* _Records supplied_
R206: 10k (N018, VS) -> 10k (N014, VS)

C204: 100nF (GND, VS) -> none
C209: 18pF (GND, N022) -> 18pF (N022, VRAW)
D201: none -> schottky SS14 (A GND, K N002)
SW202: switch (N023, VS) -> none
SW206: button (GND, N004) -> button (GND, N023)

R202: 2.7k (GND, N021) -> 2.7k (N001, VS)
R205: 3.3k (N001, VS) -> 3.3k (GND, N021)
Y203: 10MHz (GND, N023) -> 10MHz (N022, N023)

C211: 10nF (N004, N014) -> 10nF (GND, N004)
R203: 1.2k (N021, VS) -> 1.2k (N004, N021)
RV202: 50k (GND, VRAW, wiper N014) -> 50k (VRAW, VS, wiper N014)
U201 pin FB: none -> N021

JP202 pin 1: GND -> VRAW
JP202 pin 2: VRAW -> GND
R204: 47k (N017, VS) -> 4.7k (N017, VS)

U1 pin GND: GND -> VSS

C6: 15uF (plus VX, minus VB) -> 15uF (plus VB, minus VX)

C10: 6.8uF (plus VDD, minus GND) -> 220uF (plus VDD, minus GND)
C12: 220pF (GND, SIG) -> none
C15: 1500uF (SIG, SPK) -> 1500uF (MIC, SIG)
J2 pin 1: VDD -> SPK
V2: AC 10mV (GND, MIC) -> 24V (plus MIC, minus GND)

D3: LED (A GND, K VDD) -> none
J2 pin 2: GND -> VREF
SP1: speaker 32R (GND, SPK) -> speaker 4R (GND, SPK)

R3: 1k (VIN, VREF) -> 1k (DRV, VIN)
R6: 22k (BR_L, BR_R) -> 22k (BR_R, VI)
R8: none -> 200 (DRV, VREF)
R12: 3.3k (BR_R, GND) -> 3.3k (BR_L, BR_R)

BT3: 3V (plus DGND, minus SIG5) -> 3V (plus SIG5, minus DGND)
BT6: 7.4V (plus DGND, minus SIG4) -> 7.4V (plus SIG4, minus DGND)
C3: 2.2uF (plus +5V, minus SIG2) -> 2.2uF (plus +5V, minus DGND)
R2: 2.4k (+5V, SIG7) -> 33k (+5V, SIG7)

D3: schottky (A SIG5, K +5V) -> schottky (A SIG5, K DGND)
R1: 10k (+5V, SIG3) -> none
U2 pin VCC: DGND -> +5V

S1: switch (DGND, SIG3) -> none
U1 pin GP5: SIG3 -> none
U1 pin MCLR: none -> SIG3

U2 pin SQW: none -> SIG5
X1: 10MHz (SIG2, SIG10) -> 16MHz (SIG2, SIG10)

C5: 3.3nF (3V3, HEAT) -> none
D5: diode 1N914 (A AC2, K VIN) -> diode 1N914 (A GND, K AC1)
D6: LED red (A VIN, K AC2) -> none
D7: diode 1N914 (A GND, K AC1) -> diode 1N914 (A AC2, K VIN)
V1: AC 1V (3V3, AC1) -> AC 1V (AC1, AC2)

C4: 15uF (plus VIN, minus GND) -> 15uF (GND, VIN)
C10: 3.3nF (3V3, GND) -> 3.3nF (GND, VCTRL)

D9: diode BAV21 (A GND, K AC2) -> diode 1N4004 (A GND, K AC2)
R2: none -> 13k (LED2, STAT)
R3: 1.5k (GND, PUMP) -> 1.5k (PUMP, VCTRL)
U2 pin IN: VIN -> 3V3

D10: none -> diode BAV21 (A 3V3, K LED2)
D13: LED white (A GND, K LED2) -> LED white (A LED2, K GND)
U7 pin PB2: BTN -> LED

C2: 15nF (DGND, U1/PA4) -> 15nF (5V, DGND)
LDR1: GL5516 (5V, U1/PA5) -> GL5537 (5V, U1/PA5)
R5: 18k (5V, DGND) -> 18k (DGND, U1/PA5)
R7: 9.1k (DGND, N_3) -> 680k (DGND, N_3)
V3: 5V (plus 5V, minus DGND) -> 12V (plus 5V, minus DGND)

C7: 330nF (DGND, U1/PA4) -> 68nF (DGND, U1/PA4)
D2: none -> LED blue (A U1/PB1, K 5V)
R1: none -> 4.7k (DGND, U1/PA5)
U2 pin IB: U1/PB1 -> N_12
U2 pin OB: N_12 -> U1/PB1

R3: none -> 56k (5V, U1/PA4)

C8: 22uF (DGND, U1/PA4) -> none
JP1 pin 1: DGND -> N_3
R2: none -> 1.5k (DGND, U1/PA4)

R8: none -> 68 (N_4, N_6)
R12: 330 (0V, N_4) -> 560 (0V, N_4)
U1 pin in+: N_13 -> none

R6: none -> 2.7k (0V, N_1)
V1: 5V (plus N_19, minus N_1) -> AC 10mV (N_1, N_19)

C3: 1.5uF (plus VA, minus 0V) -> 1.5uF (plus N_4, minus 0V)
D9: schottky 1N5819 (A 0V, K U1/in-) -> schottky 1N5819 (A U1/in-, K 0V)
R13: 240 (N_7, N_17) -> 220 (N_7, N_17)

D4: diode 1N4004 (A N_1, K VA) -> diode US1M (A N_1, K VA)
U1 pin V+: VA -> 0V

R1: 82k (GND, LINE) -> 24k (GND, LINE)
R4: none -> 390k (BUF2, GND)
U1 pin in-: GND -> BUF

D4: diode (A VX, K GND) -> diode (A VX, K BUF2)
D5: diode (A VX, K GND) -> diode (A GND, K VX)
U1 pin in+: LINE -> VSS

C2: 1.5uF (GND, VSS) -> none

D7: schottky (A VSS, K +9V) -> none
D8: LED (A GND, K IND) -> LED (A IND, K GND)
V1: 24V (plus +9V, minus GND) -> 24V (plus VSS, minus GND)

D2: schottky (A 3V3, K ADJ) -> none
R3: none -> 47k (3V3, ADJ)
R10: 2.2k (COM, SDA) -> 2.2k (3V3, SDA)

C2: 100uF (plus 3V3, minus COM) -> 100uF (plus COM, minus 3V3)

* _Exercise prompt_
Write out each entry once more, exactly as it was given.

* _Response below_
R206: 10k (N018, VS) -> 10k (N014, VS)

C204: 100nF (GND, VS) -> none
C209: 18pF (GND, N022) -> 18pF (N022, VRAW)
D201: none -> schottky SS14 (A GND, K N002)
SW202: switch (N023, VS) -> none
SW206: button (GND, N004) -> button (GND, N023)

R202: 2.7k (GND, N021) -> 2.7k (N001, VS)
R205: 3.3k (N001, VS) -> 3.3k (GND, N021)
Y203: 10MHz (GND, N023) -> 10MHz (N022, N023)

C211: 10nF (N004, N014) -> 10nF (GND, N004)
R203: 1.2k (N021, VS) -> 1.2k (N004, N021)
RV202: 50k (GND, VRAW, wiper N014) -> 50k (VRAW, VS, wiper N014)
U201 pin FB: none -> N021

JP202 pin 1: GND -> VRAW
JP202 pin 2: VRAW -> GND
R204: 47k (N017, VS) -> 4.7k (N017, VS)

U1 pin GND: GND -> VSS

C6: 15uF (plus VX, minus VB) -> 15uF (plus VB, minus VX)

C10: 6.8uF (plus VDD, minus GND) -> 220uF (plus VDD, minus GND)
C12: 220pF (GND, SIG) -> none
C15: 1500uF (SIG, SPK) -> 1500uF (MIC, SIG)
J2 pin 1: VDD -> SPK
V2: AC 10mV (GND, MIC) -> 24V (plus MIC, minus GND)

D3: LED (A GND, K VDD) -> none
J2 pin 2: GND -> VREF
SP1: speaker 32R (GND, SPK) -> speaker 4R (GND, SPK)

R3: 1k (VIN, VREF) -> 1k (DRV, VIN)
R6: 22k (BR_L, BR_R) -> 22k (BR_R, VI)
R8: none -> 200 (DRV, VREF)
R12: 3.3k (BR_R, GND) -> 3.3k (BR_L, BR_R)

BT3: 3V (plus DGND, minus SIG5) -> 3V (plus SIG5, minus DGND)
BT6: 7.4V (plus DGND, minus SIG4) -> 7.4V (plus SIG4, minus DGND)
C3: 2.2uF (plus +5V, minus SIG2) -> 2.2uF (plus +5V, minus DGND)
R2: 2.4k (+5V, SIG7) -> 33k (+5V, SIG7)

D3: schottky (A SIG5, K +5V) -> schottky (A SIG5, K DGND)
R1: 10k (+5V, SIG3) -> none
U2 pin VCC: DGND -> +5V

S1: switch (DGND, SIG3) -> none
U1 pin GP5: SIG3 -> none
U1 pin MCLR: none -> SIG3

U2 pin SQW: none -> SIG5
X1: 10MHz (SIG2, SIG10) -> 16MHz (SIG2, SIG10)

C5: 3.3nF (3V3, HEAT) -> none
D5: diode 1N914 (A AC2, K VIN) -> diode 1N914 (A GND, K AC1)
D6: LED red (A VIN, K AC2) -> none
D7: diode 1N914 (A GND, K AC1) -> diode 1N914 (A AC2, K VIN)
V1: AC 1V (3V3, AC1) -> AC 1V (AC1, AC2)

C4: 15uF (plus VIN, minus GND) -> 15uF (GND, VIN)
C10: 3.3nF (3V3, GND) -> 3.3nF (GND, VCTRL)

D9: diode BAV21 (A GND, K AC2) -> diode 1N4004 (A GND, K AC2)
R2: none -> 13k (LED2, STAT)
R3: 1.5k (GND, PUMP) -> 1.5k (PUMP, VCTRL)
U2 pin IN: VIN -> 3V3

D10: none -> diode BAV21 (A 3V3, K LED2)
D13: LED white (A GND, K LED2) -> LED white (A LED2, K GND)
U7 pin PB2: BTN -> LED

C2: 15nF (DGND, U1/PA4) -> 15nF (5V, DGND)
LDR1: GL5516 (5V, U1/PA5) -> GL5537 (5V, U1/PA5)
R5: 18k (5V, DGND) -> 18k (DGND, U1/PA5)
R7: 9.1k (DGND, N_3) -> 680k (DGND, N_3)
V3: 5V (plus 5V, minus DGND) -> 12V (plus 5V, minus DGND)

C7: 330nF (DGND, U1/PA4) -> 68nF (DGND, U1/PA4)
D2: none -> LED blue (A U1/PB1, K 5V)
R1: none -> 4.7k (DGND, U1/PA5)
U2 pin IB: U1/PB1 -> N_12
U2 pin OB: N_12 -> U1/PB1

R3: none -> 56k (5V, U1/PA4)

C8: 22uF (DGND, U1/PA4) -> none
JP1 pin 1: DGND -> N_3
R2: none -> 1.5k (DGND, U1/PA4)

R8: none -> 68 (N_4, N_6)
R12: 330 (0V, N_4) -> 560 (0V, N_4)
U1 pin in+: N_13 -> none

R6: none -> 2.7k (0V, N_1)
V1: 5V (plus N_19, minus N_1) -> AC 10mV (N_1, N_19)

C3: 1.5uF (plus VA, minus 0V) -> 1.5uF (plus N_4, minus 0V)
D9: schottky 1N5819 (A 0V, K U1/in-) -> schottky 1N5819 (A U1/in-, K 0V)
R13: 240 (N_7, N_17) -> 220 (N_7, N_17)

D4: diode 1N4004 (A N_1, K VA) -> diode US1M (A N_1, K VA)
U1 pin V+: VA -> 0V

R1: 82k (GND, LINE) -> 24k (GND, LINE)
R4: none -> 390k (BUF2, GND)
U1 pin in-: GND -> BUF

D4: diode (A VX, K GND) -> diode (A VX, K BUF2)
D5: diode (A VX, K GND) -> diode (A GND, K VX)
U1 pin in+: LINE -> VSS

C2: 1.5uF (GND, VSS) -> none

D7: schottky (A VSS, K +9V) -> none
D8: LED (A GND, K IND) -> LED (A IND, K GND)
V1: 24V (plus +9V, minus GND) -> 24V (plus VSS, minus GND)

D2: schottky (A 3V3, K ADJ) -> none
R3: none -> 47k (3V3, ADJ)
R10: 2.2k (COM, SDA) -> 2.2k (3V3, SDA)

C2: 100uF (plus 3V3, minus COM) -> 100uF (plus COM, minus 3V3)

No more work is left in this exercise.